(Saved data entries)

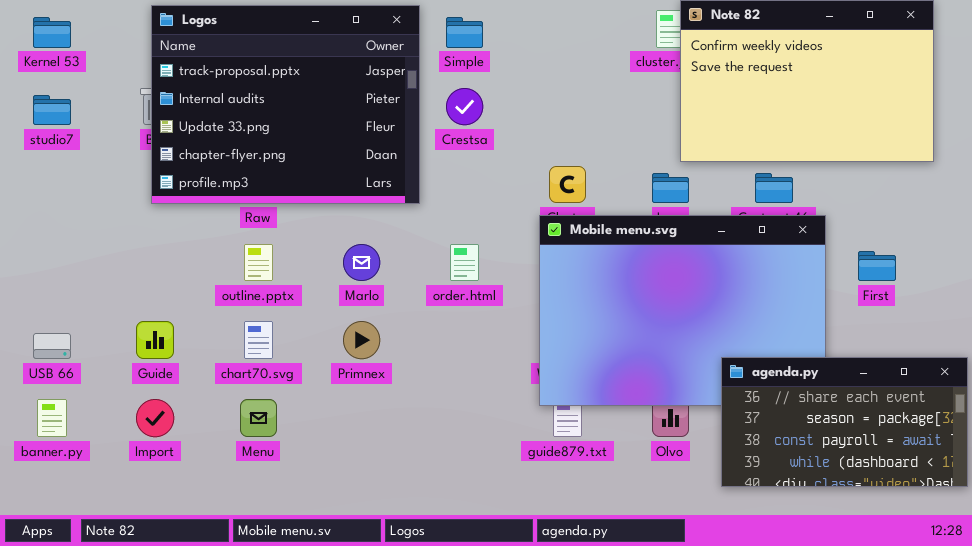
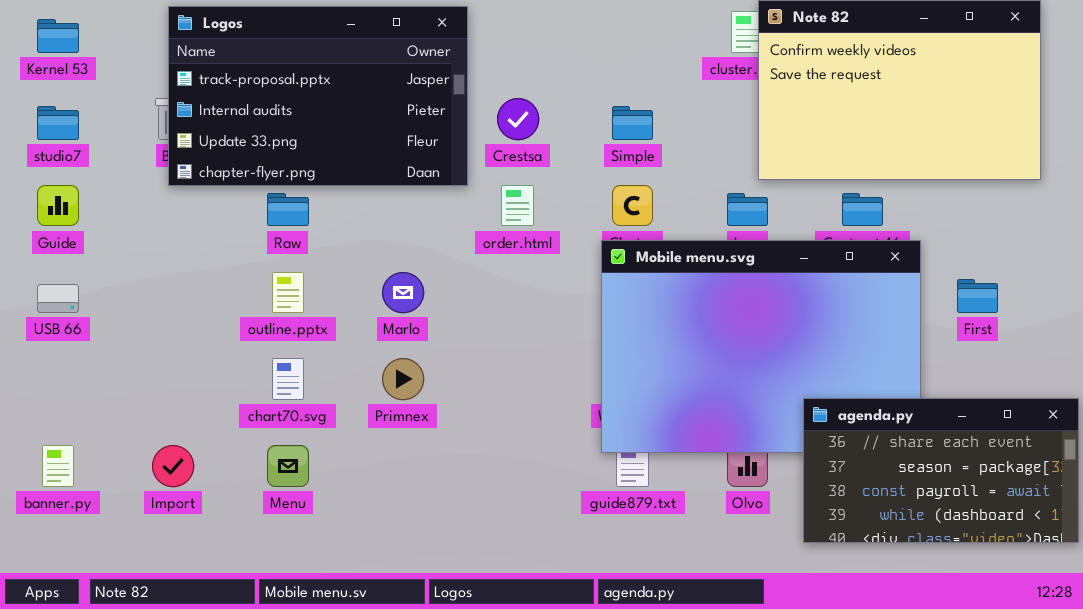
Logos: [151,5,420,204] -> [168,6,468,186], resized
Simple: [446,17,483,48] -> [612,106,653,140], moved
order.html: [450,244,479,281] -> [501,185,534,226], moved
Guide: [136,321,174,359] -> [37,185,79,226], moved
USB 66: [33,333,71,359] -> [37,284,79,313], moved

...

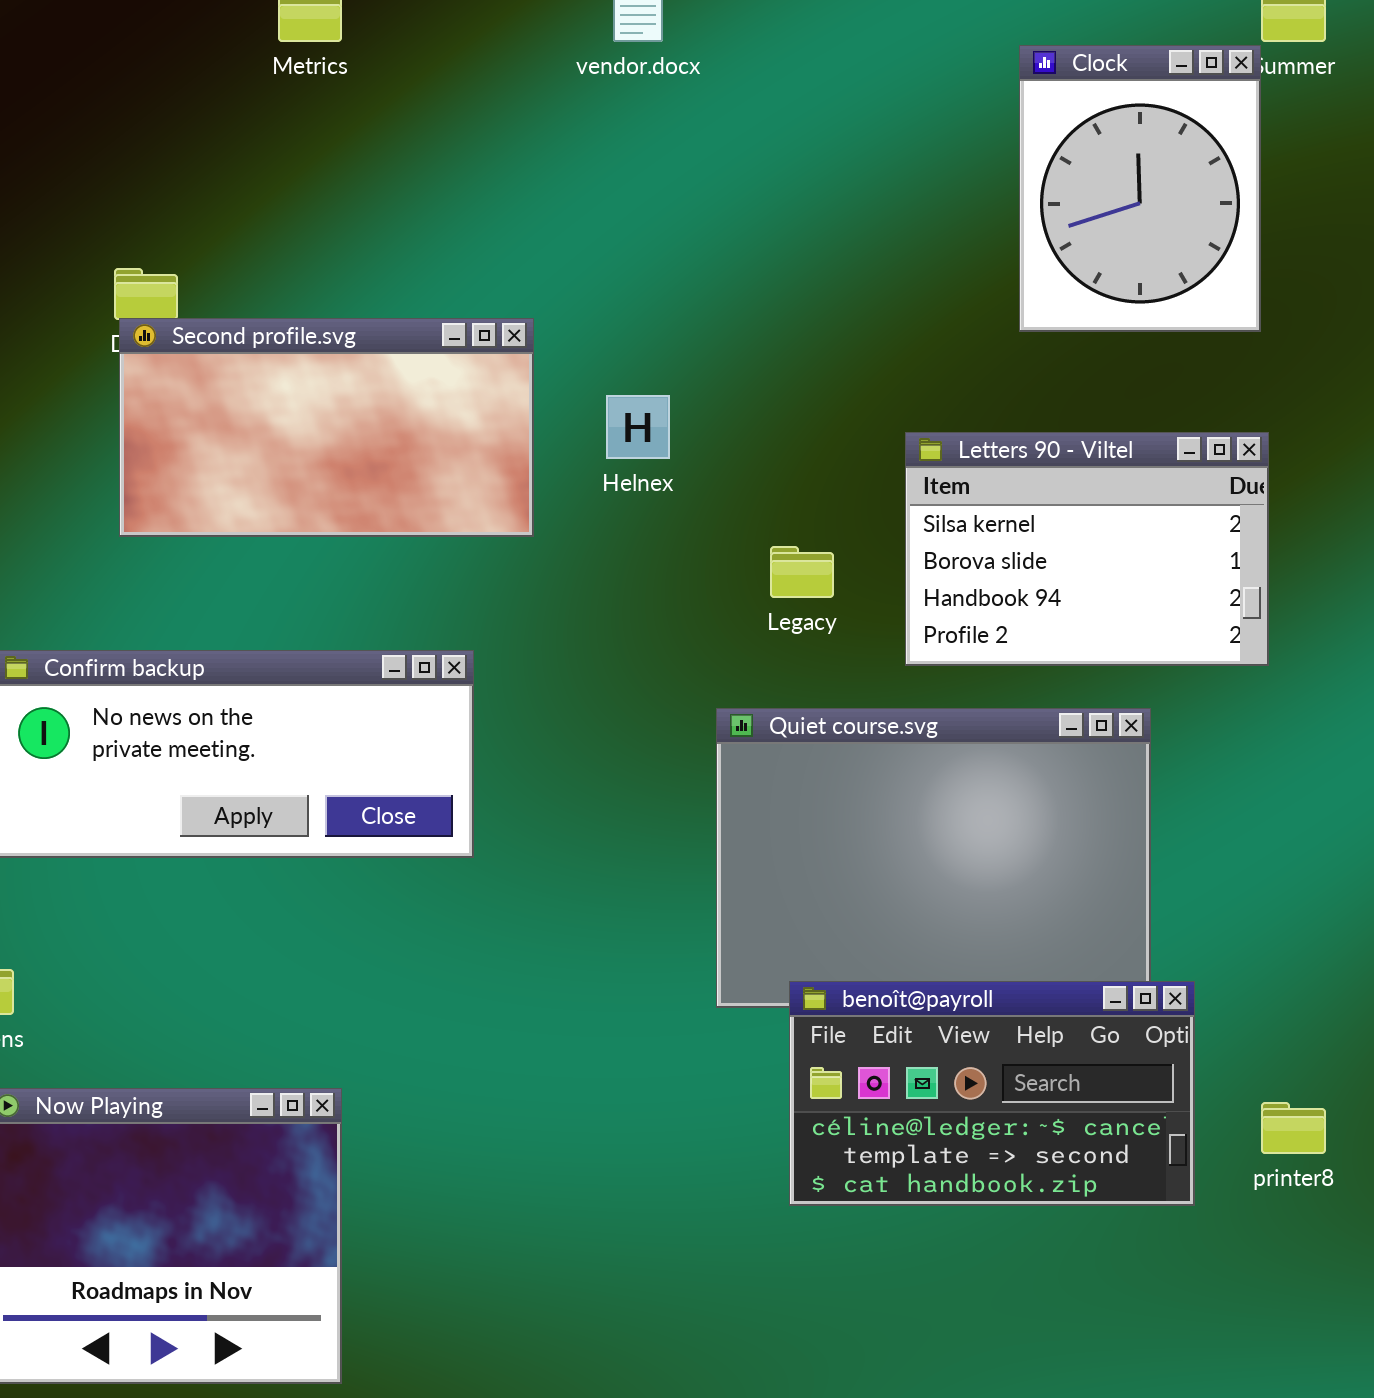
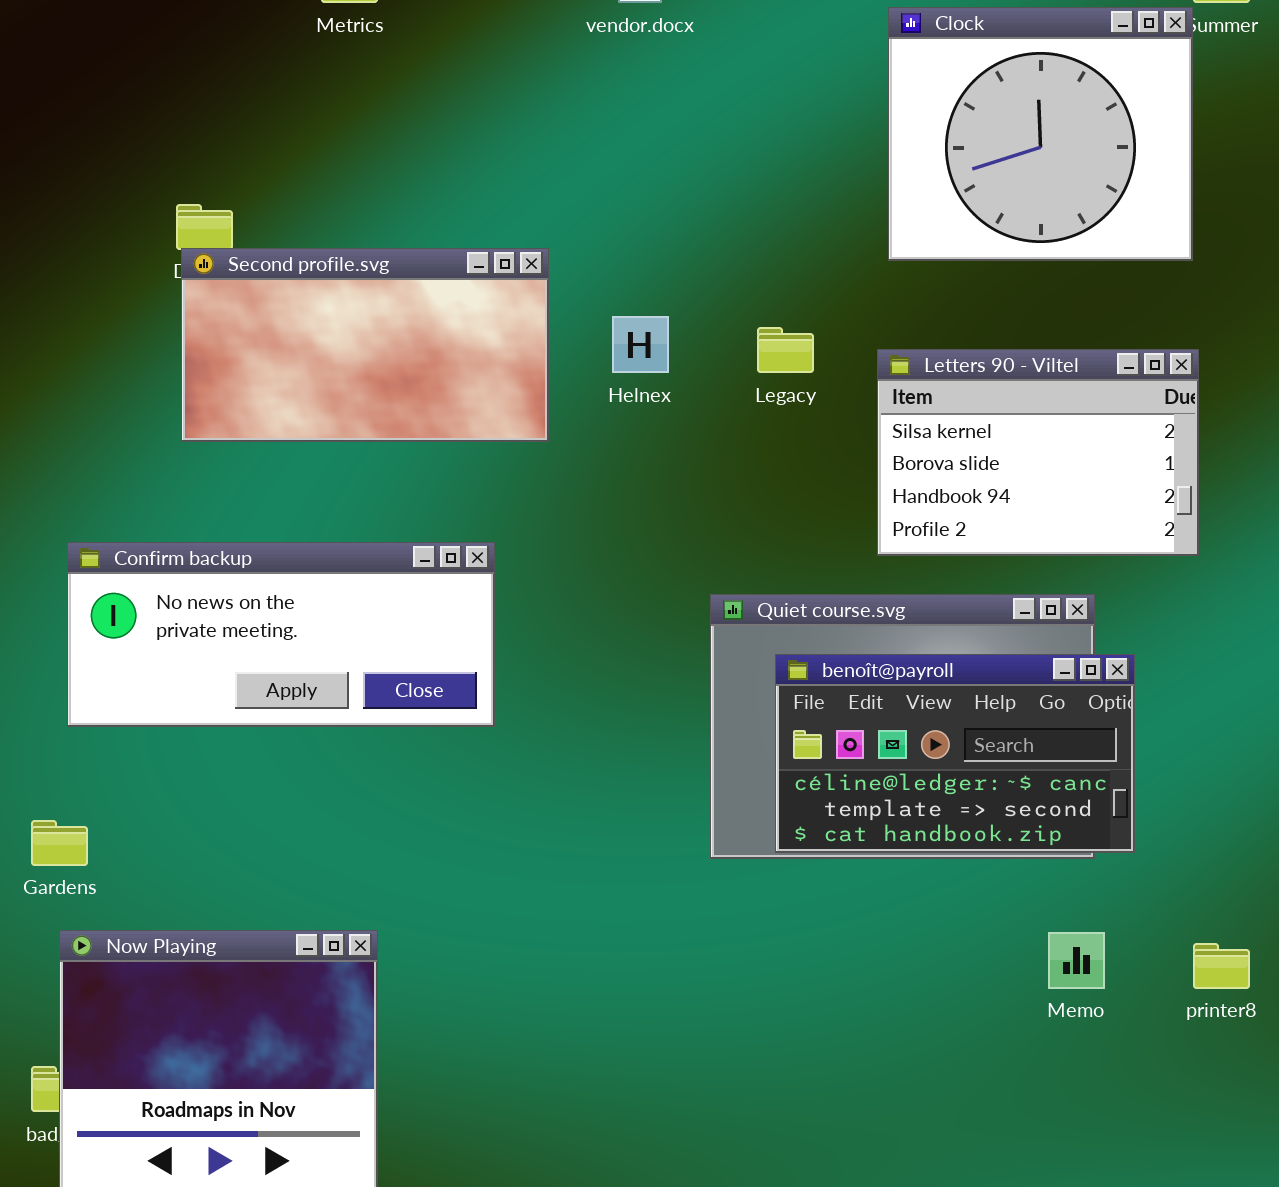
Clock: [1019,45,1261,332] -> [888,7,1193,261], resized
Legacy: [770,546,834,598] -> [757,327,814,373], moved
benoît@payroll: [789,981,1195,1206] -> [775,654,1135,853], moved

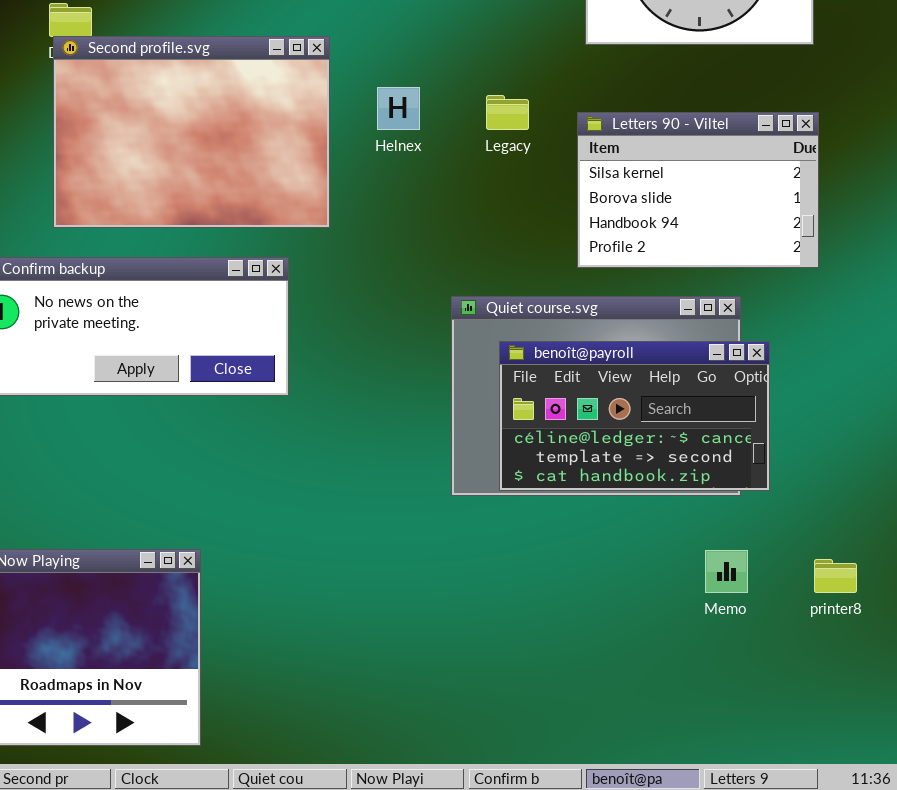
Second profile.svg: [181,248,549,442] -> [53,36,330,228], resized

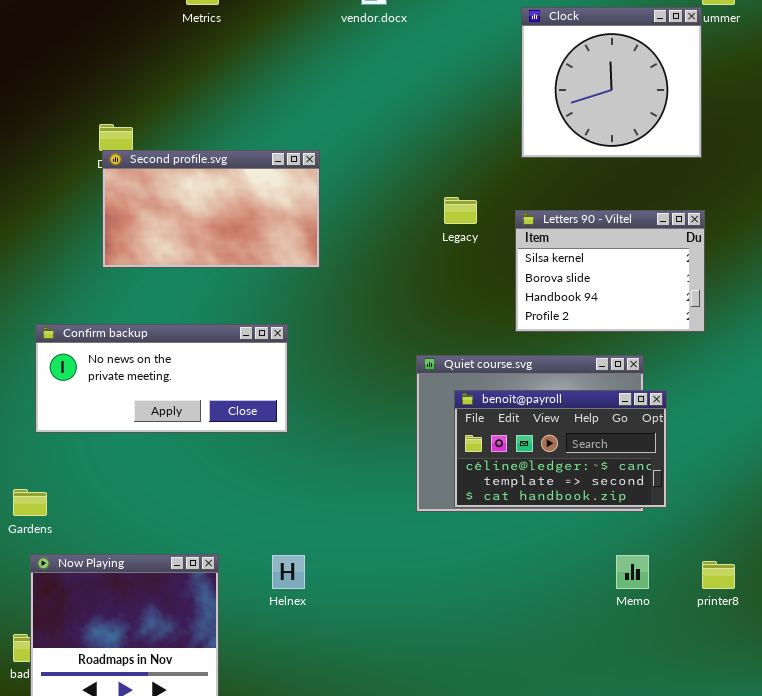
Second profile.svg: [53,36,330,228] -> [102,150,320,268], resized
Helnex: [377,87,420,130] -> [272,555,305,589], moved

* * *

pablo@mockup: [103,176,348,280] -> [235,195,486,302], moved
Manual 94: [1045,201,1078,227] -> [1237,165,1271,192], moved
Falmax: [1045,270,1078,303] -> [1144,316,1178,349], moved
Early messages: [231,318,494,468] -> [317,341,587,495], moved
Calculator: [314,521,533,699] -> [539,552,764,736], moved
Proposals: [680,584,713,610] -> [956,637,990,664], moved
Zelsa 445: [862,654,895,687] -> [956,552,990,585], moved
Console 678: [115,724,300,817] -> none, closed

**Task requirements:**
Would you report every line of the entries above containing the word "profile"?

**Solution for this exercise:**
Second profile.svg: [181,248,549,442] -> [53,36,330,228], resized
Second profile.svg: [53,36,330,228] -> [102,150,320,268], resized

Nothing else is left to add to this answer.